What to work on> Show only those lines of the entries where the string "button" is found.

----- Supplied material -----

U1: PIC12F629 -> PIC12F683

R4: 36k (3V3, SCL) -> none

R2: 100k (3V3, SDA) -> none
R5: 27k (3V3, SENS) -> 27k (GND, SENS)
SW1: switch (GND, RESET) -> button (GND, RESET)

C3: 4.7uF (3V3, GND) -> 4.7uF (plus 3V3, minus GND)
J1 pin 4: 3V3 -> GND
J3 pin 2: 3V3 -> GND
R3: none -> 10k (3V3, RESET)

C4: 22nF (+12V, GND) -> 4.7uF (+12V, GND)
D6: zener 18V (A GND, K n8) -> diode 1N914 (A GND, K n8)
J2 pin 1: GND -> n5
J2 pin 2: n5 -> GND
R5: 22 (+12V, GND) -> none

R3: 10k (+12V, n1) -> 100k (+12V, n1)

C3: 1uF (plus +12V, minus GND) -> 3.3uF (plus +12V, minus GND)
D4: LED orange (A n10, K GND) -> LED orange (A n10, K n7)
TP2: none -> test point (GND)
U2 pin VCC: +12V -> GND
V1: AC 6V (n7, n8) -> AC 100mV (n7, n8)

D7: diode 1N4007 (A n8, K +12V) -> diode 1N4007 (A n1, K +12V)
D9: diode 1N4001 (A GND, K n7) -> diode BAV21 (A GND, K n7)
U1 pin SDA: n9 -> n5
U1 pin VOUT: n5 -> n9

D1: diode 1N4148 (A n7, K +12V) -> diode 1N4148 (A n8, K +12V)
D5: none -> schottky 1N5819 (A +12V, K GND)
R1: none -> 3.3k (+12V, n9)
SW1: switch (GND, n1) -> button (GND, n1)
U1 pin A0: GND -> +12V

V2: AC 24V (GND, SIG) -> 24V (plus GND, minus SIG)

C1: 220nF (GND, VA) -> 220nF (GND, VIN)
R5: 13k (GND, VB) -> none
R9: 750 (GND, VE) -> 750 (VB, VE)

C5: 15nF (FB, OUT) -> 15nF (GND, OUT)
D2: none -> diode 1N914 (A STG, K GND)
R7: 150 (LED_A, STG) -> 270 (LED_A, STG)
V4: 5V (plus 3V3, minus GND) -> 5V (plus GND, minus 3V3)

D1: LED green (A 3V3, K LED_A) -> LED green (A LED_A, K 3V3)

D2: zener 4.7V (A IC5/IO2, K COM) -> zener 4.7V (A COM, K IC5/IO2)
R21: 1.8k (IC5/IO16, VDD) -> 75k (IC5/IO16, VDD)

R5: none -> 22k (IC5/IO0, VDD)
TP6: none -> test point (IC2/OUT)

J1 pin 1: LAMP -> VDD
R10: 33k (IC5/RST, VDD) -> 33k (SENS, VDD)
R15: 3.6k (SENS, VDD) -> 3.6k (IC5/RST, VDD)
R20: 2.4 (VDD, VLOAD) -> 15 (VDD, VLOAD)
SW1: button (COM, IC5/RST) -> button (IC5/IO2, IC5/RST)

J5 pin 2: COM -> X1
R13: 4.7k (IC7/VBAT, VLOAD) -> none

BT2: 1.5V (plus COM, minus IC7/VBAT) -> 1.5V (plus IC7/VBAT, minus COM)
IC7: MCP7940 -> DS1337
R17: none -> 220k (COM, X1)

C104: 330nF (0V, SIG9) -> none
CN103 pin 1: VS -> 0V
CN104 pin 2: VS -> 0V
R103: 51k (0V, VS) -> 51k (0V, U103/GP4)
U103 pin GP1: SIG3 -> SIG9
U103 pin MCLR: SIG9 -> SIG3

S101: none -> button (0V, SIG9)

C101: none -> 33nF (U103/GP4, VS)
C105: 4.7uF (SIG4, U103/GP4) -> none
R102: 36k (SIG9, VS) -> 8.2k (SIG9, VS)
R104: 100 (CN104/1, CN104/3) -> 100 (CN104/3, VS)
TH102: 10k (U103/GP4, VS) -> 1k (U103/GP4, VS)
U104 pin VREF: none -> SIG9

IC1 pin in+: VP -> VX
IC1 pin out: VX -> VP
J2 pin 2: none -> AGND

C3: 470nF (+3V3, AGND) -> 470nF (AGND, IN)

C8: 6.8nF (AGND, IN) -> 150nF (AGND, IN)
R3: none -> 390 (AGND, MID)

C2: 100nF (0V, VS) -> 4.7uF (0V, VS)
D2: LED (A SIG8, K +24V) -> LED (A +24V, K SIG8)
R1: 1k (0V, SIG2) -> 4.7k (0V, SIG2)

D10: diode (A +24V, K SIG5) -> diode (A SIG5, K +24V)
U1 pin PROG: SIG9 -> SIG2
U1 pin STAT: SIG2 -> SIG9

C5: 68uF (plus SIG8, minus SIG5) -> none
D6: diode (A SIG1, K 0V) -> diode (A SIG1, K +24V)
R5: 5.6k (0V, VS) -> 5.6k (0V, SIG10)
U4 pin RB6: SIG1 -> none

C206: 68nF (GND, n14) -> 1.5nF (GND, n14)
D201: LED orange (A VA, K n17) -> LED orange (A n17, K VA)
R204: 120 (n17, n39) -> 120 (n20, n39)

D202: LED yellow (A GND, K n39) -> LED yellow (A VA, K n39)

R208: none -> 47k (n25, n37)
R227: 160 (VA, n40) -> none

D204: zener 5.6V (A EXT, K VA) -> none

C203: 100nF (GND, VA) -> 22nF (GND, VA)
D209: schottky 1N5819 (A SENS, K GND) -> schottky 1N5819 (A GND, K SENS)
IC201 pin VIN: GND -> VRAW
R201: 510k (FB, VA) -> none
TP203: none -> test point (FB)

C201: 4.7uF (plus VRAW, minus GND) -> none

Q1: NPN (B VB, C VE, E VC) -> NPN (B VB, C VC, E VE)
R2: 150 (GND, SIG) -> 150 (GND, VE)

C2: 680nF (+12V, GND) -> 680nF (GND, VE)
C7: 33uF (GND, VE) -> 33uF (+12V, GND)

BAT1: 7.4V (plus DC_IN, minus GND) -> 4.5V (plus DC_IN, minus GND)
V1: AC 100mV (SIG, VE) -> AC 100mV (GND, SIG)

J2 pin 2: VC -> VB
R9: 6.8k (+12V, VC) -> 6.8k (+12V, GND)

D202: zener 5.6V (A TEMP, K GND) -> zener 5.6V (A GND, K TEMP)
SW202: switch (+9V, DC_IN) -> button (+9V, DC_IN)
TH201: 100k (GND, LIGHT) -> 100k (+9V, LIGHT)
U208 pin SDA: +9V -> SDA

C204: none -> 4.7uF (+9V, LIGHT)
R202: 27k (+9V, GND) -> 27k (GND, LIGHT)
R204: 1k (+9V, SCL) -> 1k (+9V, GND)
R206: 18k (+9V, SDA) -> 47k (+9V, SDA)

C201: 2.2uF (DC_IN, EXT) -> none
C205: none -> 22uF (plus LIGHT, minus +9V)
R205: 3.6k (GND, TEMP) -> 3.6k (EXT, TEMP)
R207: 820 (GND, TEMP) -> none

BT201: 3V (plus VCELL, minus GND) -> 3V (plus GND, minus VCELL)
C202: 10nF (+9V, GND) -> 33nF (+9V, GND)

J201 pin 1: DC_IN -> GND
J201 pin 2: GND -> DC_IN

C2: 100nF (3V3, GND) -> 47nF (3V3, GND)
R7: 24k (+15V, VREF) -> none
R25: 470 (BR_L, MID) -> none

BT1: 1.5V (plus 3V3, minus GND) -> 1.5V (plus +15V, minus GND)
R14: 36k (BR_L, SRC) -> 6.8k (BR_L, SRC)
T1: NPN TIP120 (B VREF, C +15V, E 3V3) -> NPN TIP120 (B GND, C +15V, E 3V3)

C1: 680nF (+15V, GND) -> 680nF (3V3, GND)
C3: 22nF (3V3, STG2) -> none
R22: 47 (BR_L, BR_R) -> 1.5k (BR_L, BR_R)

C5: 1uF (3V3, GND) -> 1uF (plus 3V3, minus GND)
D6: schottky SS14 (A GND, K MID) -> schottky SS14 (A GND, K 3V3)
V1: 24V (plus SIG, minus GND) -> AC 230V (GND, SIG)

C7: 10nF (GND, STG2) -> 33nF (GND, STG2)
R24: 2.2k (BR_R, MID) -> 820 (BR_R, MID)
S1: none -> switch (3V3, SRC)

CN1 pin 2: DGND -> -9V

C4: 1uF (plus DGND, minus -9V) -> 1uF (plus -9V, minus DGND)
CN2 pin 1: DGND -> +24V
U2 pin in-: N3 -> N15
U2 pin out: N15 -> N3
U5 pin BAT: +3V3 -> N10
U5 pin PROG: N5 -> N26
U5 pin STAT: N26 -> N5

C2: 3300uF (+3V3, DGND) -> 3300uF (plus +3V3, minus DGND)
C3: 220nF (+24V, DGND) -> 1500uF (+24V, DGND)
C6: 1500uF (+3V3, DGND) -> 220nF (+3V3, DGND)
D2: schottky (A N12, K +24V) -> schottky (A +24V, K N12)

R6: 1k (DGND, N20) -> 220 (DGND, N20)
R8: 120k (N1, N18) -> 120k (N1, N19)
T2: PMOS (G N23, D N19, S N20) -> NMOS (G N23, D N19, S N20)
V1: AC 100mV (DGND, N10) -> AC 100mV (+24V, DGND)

-----

Exercise answer>
SW1: switch (GND, RESET) -> button (GND, RESET)
SW1: switch (GND, n1) -> button (GND, n1)
SW1: button (COM, IC5/RST) -> button (IC5/IO2, IC5/RST)
S101: none -> button (0V, SIG9)
SW202: switch (+9V, DC_IN) -> button (+9V, DC_IN)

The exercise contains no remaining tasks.